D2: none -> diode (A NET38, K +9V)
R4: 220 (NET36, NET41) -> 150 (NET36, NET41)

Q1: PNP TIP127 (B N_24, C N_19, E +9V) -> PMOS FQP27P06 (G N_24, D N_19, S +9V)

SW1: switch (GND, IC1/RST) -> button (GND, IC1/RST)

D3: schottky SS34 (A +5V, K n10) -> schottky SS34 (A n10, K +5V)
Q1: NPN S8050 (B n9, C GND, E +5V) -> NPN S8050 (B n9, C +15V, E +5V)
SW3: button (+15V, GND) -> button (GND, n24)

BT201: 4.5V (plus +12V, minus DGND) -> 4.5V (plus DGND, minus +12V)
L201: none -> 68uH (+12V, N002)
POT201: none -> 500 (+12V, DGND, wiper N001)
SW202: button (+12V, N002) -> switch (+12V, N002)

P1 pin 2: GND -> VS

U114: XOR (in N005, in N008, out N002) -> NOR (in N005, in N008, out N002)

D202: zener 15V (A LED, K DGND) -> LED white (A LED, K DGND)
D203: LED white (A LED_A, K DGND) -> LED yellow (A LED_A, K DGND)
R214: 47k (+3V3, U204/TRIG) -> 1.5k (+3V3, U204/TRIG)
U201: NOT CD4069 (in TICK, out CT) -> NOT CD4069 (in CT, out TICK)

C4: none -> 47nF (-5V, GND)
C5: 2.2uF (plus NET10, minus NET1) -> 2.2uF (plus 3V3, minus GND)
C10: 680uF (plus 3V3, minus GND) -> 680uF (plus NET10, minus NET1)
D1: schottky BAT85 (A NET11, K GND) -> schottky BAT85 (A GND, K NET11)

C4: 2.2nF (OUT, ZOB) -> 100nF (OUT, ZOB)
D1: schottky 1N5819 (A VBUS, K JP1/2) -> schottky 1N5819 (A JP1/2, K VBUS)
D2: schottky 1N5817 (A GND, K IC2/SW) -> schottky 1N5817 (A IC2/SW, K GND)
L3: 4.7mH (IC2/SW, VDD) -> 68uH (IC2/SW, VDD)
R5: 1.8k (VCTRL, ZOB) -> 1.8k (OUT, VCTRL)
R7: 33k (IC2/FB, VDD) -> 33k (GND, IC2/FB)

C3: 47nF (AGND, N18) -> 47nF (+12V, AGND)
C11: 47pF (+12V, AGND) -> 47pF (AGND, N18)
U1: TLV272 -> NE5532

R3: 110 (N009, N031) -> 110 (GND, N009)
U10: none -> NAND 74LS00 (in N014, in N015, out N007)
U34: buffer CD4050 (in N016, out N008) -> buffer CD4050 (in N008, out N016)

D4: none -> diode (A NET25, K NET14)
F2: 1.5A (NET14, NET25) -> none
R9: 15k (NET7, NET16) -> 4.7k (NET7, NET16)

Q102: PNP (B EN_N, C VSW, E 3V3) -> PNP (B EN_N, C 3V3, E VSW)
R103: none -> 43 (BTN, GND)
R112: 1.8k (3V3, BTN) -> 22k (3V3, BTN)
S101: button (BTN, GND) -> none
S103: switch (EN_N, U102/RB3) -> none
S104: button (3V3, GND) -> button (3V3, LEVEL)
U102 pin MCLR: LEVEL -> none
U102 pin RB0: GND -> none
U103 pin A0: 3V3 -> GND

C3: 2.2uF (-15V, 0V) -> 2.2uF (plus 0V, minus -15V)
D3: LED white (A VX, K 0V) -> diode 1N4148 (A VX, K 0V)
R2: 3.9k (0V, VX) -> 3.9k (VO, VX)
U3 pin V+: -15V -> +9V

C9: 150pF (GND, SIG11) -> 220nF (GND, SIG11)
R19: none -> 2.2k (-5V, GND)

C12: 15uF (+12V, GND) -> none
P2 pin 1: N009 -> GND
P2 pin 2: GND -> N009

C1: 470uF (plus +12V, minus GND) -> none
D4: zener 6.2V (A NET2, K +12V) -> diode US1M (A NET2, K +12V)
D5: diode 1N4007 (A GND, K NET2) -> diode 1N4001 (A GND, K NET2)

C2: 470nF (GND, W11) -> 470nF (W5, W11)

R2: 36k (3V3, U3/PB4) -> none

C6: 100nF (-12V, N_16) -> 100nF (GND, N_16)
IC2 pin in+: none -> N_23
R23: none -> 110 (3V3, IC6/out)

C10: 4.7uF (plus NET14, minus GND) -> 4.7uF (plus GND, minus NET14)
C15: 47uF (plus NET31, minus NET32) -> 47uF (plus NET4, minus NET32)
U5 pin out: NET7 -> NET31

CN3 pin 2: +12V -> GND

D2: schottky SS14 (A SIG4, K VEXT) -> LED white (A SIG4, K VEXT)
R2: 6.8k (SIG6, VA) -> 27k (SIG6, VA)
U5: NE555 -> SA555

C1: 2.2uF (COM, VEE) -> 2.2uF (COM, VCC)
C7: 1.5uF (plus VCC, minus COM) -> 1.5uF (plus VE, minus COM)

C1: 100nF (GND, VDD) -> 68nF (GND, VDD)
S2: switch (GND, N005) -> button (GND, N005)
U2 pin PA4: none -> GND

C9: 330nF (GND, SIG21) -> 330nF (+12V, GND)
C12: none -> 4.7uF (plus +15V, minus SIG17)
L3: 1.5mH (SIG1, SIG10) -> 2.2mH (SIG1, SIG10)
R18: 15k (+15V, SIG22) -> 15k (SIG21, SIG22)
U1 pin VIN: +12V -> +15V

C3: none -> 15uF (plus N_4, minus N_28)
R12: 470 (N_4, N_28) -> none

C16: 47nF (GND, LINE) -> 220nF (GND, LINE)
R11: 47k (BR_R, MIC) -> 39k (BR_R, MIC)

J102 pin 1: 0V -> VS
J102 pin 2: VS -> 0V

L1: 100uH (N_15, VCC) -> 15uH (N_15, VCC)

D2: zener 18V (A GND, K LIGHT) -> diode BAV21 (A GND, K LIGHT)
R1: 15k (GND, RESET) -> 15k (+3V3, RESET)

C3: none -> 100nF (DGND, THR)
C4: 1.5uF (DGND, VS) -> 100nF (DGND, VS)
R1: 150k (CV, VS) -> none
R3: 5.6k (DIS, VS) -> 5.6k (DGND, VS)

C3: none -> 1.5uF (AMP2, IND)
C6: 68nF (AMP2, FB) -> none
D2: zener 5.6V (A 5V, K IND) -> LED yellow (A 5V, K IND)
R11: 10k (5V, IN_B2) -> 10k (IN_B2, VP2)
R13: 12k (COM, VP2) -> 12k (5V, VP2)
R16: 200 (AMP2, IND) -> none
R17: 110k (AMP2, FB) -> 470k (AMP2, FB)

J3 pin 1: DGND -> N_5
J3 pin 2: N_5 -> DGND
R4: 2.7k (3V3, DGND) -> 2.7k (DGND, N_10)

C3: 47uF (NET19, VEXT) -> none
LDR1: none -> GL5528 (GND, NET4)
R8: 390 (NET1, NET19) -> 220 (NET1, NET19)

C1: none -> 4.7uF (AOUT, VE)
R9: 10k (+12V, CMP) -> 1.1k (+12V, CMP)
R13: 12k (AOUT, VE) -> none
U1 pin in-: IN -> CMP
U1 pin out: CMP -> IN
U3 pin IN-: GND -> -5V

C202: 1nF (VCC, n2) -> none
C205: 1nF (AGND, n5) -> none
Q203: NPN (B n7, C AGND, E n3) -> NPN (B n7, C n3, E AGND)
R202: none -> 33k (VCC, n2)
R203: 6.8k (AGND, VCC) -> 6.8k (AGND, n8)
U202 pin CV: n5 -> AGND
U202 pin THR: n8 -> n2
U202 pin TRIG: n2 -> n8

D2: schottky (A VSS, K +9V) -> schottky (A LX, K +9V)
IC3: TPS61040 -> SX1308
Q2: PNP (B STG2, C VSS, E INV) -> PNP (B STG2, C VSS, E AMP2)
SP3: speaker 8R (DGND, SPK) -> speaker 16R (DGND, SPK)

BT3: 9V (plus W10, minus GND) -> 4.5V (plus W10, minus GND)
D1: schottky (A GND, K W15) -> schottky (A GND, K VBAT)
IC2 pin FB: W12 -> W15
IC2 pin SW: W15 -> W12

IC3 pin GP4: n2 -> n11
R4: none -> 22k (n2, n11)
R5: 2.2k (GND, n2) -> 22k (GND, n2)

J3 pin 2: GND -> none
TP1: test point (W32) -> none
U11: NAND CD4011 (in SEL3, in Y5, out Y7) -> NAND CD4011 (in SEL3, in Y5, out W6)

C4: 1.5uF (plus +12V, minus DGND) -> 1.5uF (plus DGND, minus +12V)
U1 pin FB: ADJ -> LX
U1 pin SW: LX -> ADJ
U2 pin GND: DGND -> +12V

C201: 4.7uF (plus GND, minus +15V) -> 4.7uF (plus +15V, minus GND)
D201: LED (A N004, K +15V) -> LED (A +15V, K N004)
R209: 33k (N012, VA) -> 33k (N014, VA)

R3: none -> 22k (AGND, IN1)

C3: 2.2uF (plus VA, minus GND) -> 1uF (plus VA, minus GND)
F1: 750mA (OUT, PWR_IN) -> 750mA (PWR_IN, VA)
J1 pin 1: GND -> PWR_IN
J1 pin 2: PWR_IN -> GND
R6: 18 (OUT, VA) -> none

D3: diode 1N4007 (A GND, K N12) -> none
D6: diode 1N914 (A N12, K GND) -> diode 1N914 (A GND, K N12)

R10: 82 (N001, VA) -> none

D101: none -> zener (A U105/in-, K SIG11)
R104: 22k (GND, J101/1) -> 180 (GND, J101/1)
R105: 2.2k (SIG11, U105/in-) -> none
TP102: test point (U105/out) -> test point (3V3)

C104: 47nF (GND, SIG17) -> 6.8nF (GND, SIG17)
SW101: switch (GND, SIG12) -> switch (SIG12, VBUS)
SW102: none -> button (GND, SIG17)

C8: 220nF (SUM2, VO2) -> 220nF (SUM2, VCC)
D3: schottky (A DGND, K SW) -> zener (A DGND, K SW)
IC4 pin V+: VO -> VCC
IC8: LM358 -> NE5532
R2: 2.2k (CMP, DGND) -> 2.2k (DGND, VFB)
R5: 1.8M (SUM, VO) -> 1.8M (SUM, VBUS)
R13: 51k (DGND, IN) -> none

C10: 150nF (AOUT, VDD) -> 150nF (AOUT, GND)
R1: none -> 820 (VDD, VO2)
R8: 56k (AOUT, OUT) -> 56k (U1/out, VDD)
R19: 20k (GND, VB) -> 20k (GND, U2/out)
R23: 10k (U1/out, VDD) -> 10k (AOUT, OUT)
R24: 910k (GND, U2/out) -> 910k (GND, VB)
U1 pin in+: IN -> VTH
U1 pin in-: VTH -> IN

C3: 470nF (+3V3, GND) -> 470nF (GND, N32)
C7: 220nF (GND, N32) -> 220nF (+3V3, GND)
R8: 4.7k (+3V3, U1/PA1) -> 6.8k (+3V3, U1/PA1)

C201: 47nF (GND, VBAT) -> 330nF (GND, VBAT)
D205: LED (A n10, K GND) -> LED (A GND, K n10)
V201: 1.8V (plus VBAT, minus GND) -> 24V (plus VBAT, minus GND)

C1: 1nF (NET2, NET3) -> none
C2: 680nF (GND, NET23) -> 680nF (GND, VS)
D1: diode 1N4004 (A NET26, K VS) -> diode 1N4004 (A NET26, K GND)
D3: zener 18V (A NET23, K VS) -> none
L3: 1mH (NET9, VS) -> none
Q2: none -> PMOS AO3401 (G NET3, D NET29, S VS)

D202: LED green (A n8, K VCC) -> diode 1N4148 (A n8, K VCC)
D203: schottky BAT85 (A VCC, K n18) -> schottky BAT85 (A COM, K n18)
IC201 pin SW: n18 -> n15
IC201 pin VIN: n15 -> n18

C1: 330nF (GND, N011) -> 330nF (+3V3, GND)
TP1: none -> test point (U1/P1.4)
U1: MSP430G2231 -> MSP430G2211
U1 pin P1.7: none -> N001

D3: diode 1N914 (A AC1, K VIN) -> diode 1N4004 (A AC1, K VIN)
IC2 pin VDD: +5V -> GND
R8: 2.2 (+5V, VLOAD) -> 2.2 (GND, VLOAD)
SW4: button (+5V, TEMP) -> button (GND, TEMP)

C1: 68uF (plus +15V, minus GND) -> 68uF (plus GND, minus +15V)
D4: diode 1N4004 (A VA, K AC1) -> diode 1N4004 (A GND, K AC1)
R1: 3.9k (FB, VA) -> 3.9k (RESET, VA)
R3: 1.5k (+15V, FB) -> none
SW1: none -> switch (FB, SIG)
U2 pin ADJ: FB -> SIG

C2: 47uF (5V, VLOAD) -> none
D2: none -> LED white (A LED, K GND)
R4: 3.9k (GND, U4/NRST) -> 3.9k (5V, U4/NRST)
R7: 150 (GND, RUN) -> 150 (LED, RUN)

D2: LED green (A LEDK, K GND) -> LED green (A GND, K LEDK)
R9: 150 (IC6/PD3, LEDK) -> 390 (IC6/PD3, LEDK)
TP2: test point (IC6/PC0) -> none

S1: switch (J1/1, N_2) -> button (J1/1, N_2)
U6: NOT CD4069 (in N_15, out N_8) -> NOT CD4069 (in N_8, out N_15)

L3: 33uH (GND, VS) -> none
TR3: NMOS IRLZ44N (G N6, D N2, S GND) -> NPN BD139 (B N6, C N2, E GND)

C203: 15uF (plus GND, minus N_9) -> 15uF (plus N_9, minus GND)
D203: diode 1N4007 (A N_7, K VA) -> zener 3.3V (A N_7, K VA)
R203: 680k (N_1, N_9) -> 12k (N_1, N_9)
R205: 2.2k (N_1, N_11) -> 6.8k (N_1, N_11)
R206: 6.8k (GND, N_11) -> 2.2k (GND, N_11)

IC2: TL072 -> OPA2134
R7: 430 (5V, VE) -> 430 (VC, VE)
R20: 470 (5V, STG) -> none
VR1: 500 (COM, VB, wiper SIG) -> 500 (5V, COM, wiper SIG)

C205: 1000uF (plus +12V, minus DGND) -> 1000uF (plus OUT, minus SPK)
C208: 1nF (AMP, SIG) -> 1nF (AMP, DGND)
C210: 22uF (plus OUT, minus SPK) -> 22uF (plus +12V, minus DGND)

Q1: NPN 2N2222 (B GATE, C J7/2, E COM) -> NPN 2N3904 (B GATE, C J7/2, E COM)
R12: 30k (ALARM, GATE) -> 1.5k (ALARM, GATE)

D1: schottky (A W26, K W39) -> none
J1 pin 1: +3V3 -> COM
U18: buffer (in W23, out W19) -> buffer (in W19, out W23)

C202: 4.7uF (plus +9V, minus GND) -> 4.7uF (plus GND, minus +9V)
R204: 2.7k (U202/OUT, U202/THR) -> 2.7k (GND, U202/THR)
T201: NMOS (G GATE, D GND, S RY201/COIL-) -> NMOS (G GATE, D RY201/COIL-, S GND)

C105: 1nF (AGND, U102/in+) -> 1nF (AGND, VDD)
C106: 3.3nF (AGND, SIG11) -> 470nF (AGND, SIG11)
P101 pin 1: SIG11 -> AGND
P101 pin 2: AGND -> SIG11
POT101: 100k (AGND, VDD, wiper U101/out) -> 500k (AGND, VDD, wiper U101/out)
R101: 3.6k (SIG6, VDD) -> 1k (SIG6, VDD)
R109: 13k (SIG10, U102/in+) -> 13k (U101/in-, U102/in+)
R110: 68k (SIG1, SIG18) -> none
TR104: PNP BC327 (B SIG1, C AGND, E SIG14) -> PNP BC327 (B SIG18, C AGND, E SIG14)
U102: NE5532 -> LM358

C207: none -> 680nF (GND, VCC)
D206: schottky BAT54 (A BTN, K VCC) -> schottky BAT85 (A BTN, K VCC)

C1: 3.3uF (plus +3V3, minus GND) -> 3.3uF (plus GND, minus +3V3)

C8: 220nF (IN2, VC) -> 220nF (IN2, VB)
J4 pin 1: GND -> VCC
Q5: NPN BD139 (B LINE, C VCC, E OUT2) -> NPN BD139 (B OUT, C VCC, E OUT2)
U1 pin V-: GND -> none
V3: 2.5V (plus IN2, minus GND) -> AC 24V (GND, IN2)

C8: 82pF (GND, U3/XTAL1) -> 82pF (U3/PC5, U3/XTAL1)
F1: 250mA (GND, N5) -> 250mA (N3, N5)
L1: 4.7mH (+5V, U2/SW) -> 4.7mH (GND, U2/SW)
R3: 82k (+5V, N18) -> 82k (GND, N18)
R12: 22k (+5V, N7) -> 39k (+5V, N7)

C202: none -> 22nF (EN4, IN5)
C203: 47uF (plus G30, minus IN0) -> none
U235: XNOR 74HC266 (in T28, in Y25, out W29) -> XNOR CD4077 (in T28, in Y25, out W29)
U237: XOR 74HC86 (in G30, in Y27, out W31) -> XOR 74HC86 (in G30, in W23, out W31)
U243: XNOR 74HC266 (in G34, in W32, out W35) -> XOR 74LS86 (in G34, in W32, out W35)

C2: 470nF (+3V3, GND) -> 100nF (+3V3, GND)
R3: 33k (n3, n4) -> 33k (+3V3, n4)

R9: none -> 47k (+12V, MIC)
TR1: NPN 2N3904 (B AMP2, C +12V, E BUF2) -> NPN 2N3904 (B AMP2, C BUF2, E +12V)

### [Exercise directions]
Beginning with the line above that contains "R4: 3.9k (GND, U4/NRST) -> 3.9k (5V, U4/NRST)", copy each line exactly up to and including the line that contains "R12: 30k (ALARM, GATE) -> 1.5k (ALARM, GATE)", and go no further.

### [Reply]
R4: 3.9k (GND, U4/NRST) -> 3.9k (5V, U4/NRST)
R7: 150 (GND, RUN) -> 150 (LED, RUN)

D2: LED green (A LEDK, K GND) -> LED green (A GND, K LEDK)
R9: 150 (IC6/PD3, LEDK) -> 390 (IC6/PD3, LEDK)
TP2: test point (IC6/PC0) -> none

S1: switch (J1/1, N_2) -> button (J1/1, N_2)
U6: NOT CD4069 (in N_15, out N_8) -> NOT CD4069 (in N_8, out N_15)

L3: 33uH (GND, VS) -> none
TR3: NMOS IRLZ44N (G N6, D N2, S GND) -> NPN BD139 (B N6, C N2, E GND)

C203: 15uF (plus GND, minus N_9) -> 15uF (plus N_9, minus GND)
D203: diode 1N4007 (A N_7, K VA) -> zener 3.3V (A N_7, K VA)
R203: 680k (N_1, N_9) -> 12k (N_1, N_9)
R205: 2.2k (N_1, N_11) -> 6.8k (N_1, N_11)
R206: 6.8k (GND, N_11) -> 2.2k (GND, N_11)

IC2: TL072 -> OPA2134
R7: 430 (5V, VE) -> 430 (VC, VE)
R20: 470 (5V, STG) -> none
VR1: 500 (COM, VB, wiper SIG) -> 500 (5V, COM, wiper SIG)

C205: 1000uF (plus +12V, minus DGND) -> 1000uF (plus OUT, minus SPK)
C208: 1nF (AMP, SIG) -> 1nF (AMP, DGND)
C210: 22uF (plus OUT, minus SPK) -> 22uF (plus +12V, minus DGND)

Q1: NPN 2N2222 (B GATE, C J7/2, E COM) -> NPN 2N3904 (B GATE, C J7/2, E COM)
R12: 30k (ALARM, GATE) -> 1.5k (ALARM, GATE)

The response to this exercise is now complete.